For this task, every record below must be reproduced exactly.

BEGIN PROVIDED ENTRIES

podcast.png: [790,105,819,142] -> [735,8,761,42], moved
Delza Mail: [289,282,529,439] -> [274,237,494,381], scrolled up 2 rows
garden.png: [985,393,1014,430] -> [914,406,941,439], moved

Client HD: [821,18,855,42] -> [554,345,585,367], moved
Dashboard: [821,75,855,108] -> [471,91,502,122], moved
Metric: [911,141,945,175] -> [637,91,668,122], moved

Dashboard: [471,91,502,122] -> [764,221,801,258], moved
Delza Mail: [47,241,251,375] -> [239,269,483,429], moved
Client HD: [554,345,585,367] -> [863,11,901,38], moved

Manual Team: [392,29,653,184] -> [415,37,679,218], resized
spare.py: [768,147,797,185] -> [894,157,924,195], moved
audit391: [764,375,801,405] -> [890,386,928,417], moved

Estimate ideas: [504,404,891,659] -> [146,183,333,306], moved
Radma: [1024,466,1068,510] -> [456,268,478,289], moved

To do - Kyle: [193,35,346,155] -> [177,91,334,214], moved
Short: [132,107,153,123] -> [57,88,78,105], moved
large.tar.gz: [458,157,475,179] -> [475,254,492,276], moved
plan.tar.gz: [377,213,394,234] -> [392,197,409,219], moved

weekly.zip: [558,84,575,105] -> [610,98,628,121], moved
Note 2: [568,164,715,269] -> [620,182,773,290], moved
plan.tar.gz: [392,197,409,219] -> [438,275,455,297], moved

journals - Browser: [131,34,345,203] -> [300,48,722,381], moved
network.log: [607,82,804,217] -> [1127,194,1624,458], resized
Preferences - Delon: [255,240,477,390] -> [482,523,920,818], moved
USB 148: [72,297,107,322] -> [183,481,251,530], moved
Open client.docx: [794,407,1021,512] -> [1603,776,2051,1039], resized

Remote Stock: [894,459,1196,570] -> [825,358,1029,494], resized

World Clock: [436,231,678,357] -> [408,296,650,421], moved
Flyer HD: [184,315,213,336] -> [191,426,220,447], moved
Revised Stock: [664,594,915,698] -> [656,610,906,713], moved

END PROVIDED ENTRIES

• _OUTPUT FOR THIS TASK_
podcast.png: [790,105,819,142] -> [735,8,761,42], moved
Delza Mail: [289,282,529,439] -> [274,237,494,381], scrolled up 2 rows
garden.png: [985,393,1014,430] -> [914,406,941,439], moved

Client HD: [821,18,855,42] -> [554,345,585,367], moved
Dashboard: [821,75,855,108] -> [471,91,502,122], moved
Metric: [911,141,945,175] -> [637,91,668,122], moved

Dashboard: [471,91,502,122] -> [764,221,801,258], moved
Delza Mail: [47,241,251,375] -> [239,269,483,429], moved
Client HD: [554,345,585,367] -> [863,11,901,38], moved

Manual Team: [392,29,653,184] -> [415,37,679,218], resized
spare.py: [768,147,797,185] -> [894,157,924,195], moved
audit391: [764,375,801,405] -> [890,386,928,417], moved

Estimate ideas: [504,404,891,659] -> [146,183,333,306], moved
Radma: [1024,466,1068,510] -> [456,268,478,289], moved

To do - Kyle: [193,35,346,155] -> [177,91,334,214], moved
Short: [132,107,153,123] -> [57,88,78,105], moved
large.tar.gz: [458,157,475,179] -> [475,254,492,276], moved
plan.tar.gz: [377,213,394,234] -> [392,197,409,219], moved

weekly.zip: [558,84,575,105] -> [610,98,628,121], moved
Note 2: [568,164,715,269] -> [620,182,773,290], moved
plan.tar.gz: [392,197,409,219] -> [438,275,455,297], moved

journals - Browser: [131,34,345,203] -> [300,48,722,381], moved
network.log: [607,82,804,217] -> [1127,194,1624,458], resized
Preferences - Delon: [255,240,477,390] -> [482,523,920,818], moved
USB 148: [72,297,107,322] -> [183,481,251,530], moved
Open client.docx: [794,407,1021,512] -> [1603,776,2051,1039], resized

Remote Stock: [894,459,1196,570] -> [825,358,1029,494], resized

World Clock: [436,231,678,357] -> [408,296,650,421], moved
Flyer HD: [184,315,213,336] -> [191,426,220,447], moved
Revised Stock: [664,594,915,698] -> [656,610,906,713], moved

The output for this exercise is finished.